An exact copy of each record is required.

**Provided data:**
━━━

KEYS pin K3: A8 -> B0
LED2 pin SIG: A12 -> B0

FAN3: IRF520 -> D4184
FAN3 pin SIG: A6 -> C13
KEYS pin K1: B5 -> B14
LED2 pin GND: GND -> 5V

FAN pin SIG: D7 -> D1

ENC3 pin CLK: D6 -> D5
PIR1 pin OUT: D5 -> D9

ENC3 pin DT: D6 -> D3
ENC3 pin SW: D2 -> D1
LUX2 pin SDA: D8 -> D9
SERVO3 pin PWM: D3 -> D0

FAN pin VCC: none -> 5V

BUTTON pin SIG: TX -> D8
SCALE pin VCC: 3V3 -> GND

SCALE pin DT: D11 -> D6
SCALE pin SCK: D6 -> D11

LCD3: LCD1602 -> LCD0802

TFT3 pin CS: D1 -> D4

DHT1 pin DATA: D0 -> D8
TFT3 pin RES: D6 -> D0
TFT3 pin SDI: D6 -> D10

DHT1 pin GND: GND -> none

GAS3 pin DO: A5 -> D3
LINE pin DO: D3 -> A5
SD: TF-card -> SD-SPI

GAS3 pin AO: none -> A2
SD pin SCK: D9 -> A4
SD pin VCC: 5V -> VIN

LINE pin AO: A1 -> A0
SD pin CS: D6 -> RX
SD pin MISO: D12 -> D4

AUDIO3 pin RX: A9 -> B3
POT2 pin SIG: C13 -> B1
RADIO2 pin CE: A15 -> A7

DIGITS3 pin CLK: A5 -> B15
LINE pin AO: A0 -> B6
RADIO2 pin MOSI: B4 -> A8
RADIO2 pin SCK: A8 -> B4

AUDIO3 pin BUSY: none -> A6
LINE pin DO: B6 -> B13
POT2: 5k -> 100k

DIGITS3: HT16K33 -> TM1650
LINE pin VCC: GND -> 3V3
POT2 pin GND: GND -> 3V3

━━━

**Task output:**
KEYS pin K3: A8 -> B0
LED2 pin SIG: A12 -> B0

FAN3: IRF520 -> D4184
FAN3 pin SIG: A6 -> C13
KEYS pin K1: B5 -> B14
LED2 pin GND: GND -> 5V

FAN pin SIG: D7 -> D1

ENC3 pin CLK: D6 -> D5
PIR1 pin OUT: D5 -> D9

ENC3 pin DT: D6 -> D3
ENC3 pin SW: D2 -> D1
LUX2 pin SDA: D8 -> D9
SERVO3 pin PWM: D3 -> D0

FAN pin VCC: none -> 5V

BUTTON pin SIG: TX -> D8
SCALE pin VCC: 3V3 -> GND

SCALE pin DT: D11 -> D6
SCALE pin SCK: D6 -> D11

LCD3: LCD1602 -> LCD0802

TFT3 pin CS: D1 -> D4

DHT1 pin DATA: D0 -> D8
TFT3 pin RES: D6 -> D0
TFT3 pin SDI: D6 -> D10

DHT1 pin GND: GND -> none

GAS3 pin DO: A5 -> D3
LINE pin DO: D3 -> A5
SD: TF-card -> SD-SPI

GAS3 pin AO: none -> A2
SD pin SCK: D9 -> A4
SD pin VCC: 5V -> VIN

LINE pin AO: A1 -> A0
SD pin CS: D6 -> RX
SD pin MISO: D12 -> D4

AUDIO3 pin RX: A9 -> B3
POT2 pin SIG: C13 -> B1
RADIO2 pin CE: A15 -> A7

DIGITS3 pin CLK: A5 -> B15
LINE pin AO: A0 -> B6
RADIO2 pin MOSI: B4 -> A8
RADIO2 pin SCK: A8 -> B4

AUDIO3 pin BUSY: none -> A6
LINE pin DO: B6 -> B13
POT2: 5k -> 100k

DIGITS3: HT16K33 -> TM1650
LINE pin VCC: GND -> 3V3
POT2 pin GND: GND -> 3V3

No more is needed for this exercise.